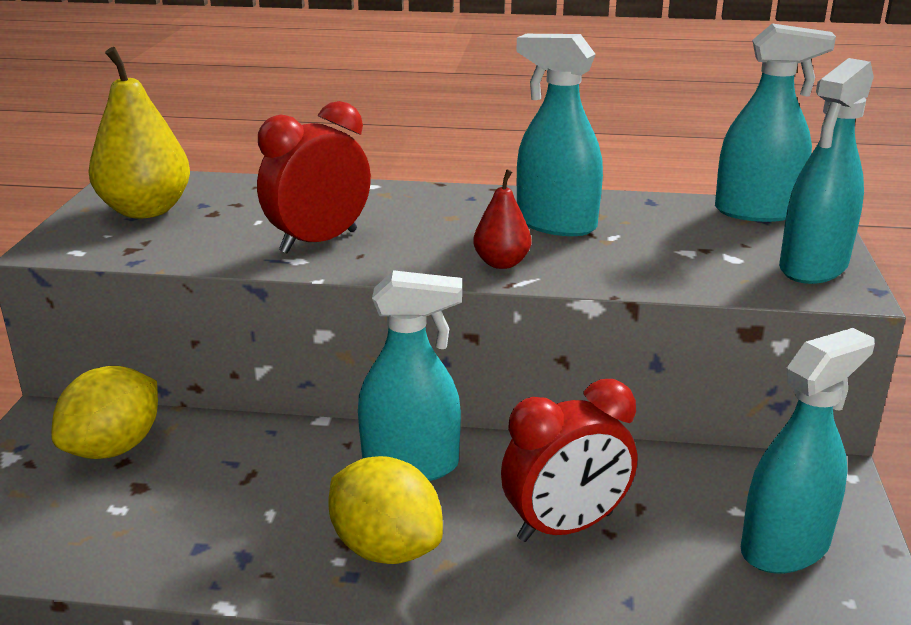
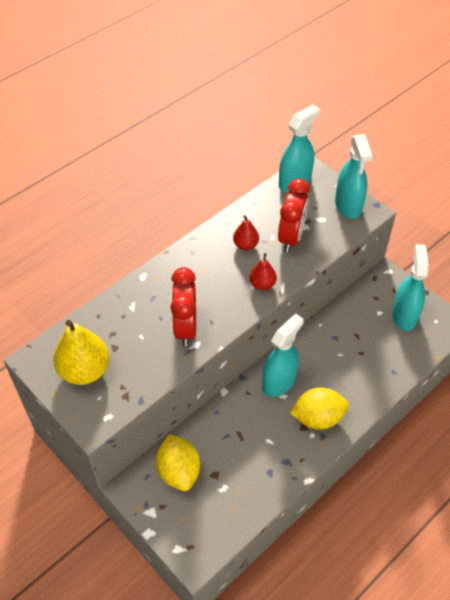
camera: 50 degrees left, 25 degrees up
(555, 224) = (245, 245): turquoise spray bottle -> red pear
(565, 527) = (349, 362): red clock -> red clock (291, 237)

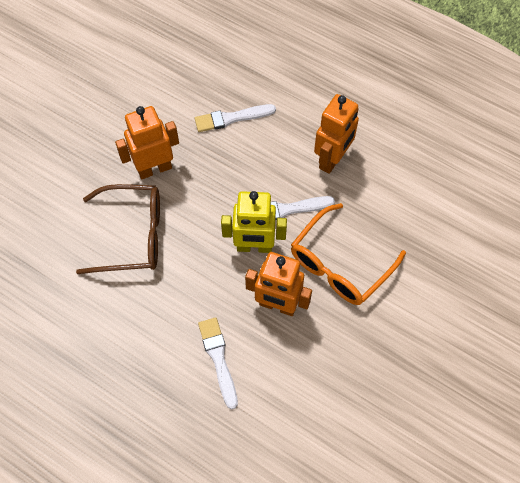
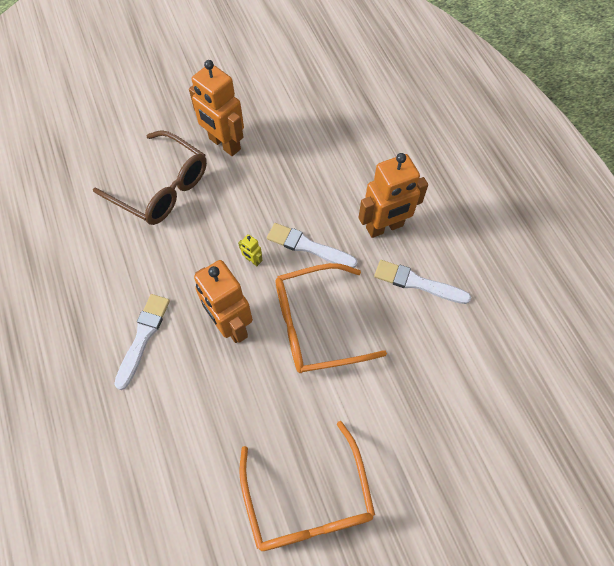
camera: 35 degrees right, 0 degrees up
(154, 168) = (224, 144): orange robot -> orange robot turned 150 degrees counterclockwise
(231, 118) = (323, 140): white brush -> white brush (417, 283)
(254, 247) = (252, 260): yellow robot -> yellow robot, size x0.41
(430, 387) = (308, 500): none -> orange glasses

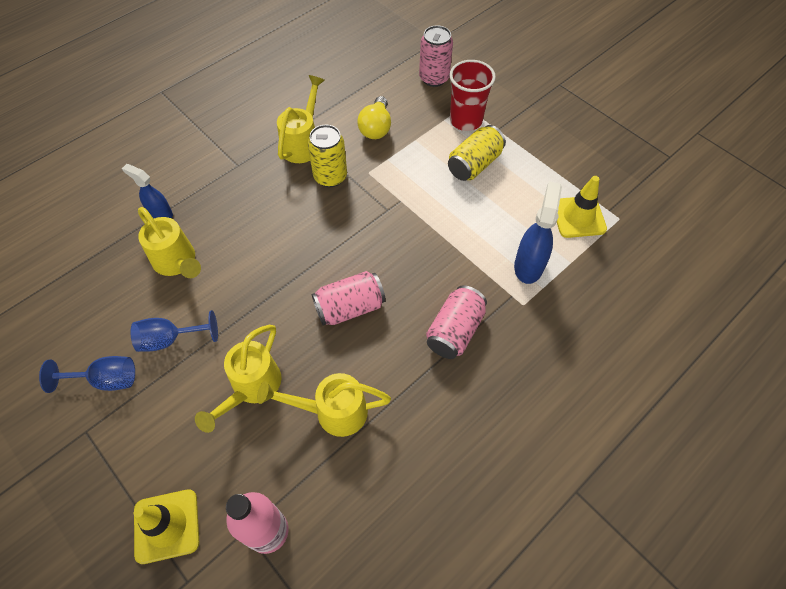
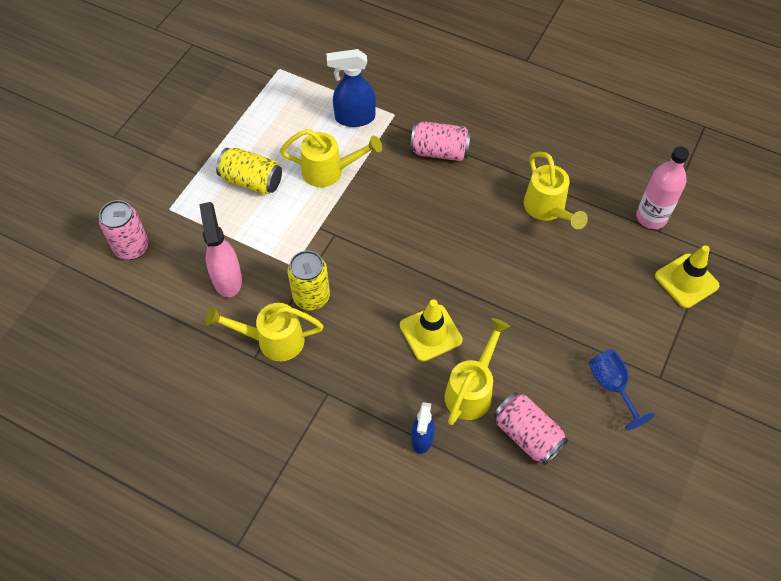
camera: 110 degrees left, 0 degrees up
(170, 339) = (550, 354): blue goblet -> none
(252, 388) = (558, 271): yellow watering can -> yellow watering can (329, 171)
(350, 307) = (452, 229): pink can -> pink can (527, 435)
(376, 128) = (227, 279): yellow light bulb -> pink spray bottle
(466, 120) = (191, 202): red cup -> none
(578, 217) = (288, 95): yellow traffic cone -> yellow traffic cone (430, 333)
**********
#### Work to be completed:
No picture belongs in the answer; the rest of the records must be repeated exactly.

#### Answer box:
camera: 50 degrees left, 25 degrees up
(555, 224) = (245, 245): turquoise spray bottle -> red pear
(565, 527) = (349, 362): red clock -> red clock (291, 237)

camera: 35 degrees right, 0 degrees up
(154, 168) = (224, 144): orange robot -> orange robot turned 150 degrees counterclockwise
(231, 118) = (323, 140): white brush -> white brush (417, 283)
(254, 247) = (252, 260): yellow robot -> yellow robot, size x0.41
(430, 387) = (308, 500): none -> orange glasses

camera: 110 degrees left, 0 degrees up
(170, 339) = (550, 354): blue goblet -> none
(252, 388) = (558, 271): yellow watering can -> yellow watering can (329, 171)
(350, 307) = (452, 229): pink can -> pink can (527, 435)
(376, 128) = (227, 279): yellow light bulb -> pink spray bottle
(466, 120) = (191, 202): red cup -> none
(578, 217) = (288, 95): yellow traffic cone -> yellow traffic cone (430, 333)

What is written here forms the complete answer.